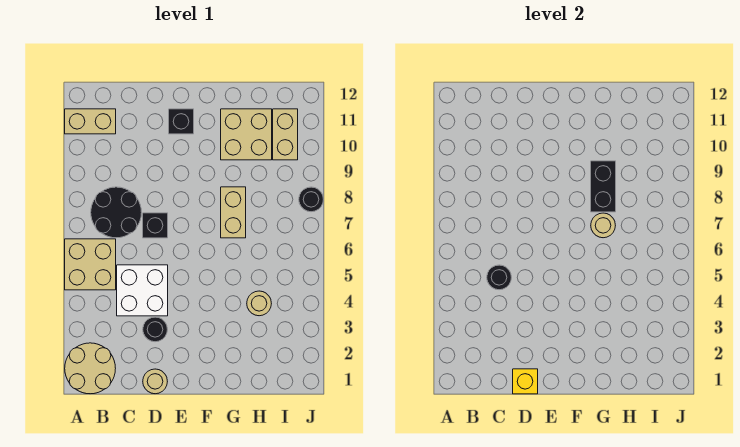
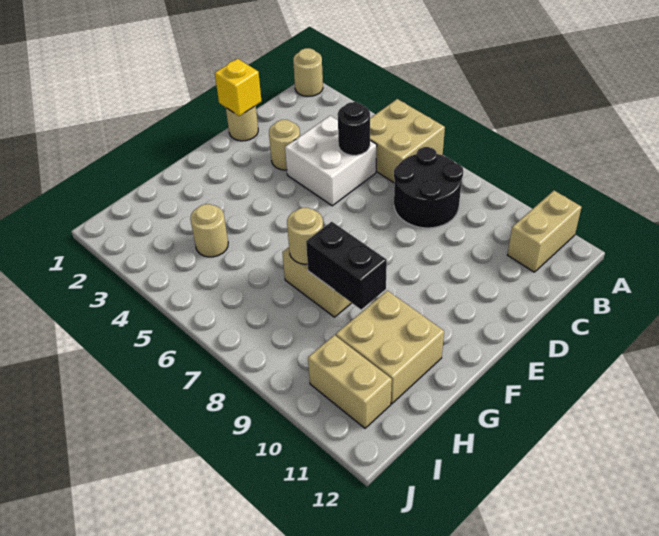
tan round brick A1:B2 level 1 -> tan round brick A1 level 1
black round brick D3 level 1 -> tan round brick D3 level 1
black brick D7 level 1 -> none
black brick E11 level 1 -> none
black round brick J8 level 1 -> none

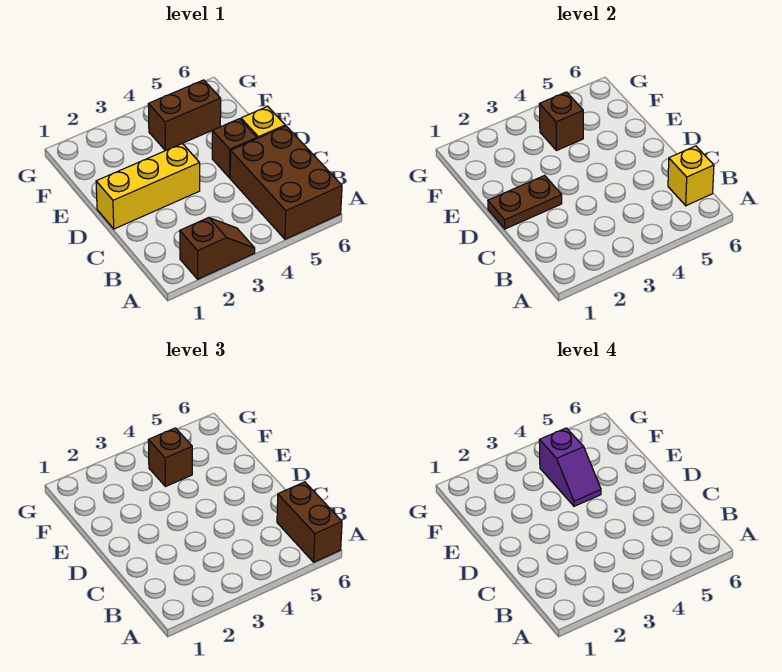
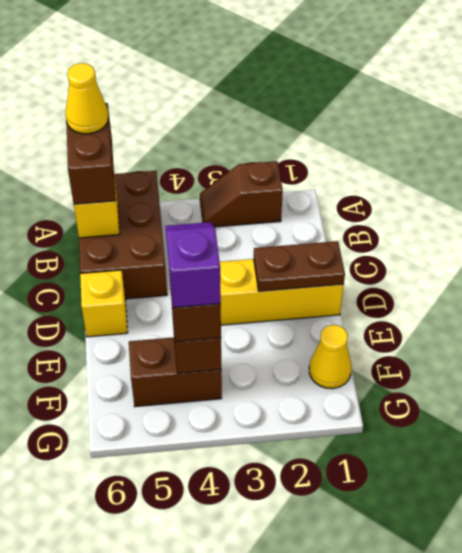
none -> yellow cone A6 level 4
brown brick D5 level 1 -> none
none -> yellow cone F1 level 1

==========

#### What to do
Only the pictures are dropped when you print the material; everything else is copied exactly.

#### Result of this exercise
tan round brick A1:B2 level 1 -> tan round brick A1 level 1
black round brick D3 level 1 -> tan round brick D3 level 1
black brick D7 level 1 -> none
black brick E11 level 1 -> none
black round brick J8 level 1 -> none

none -> yellow cone A6 level 4
brown brick D5 level 1 -> none
none -> yellow cone F1 level 1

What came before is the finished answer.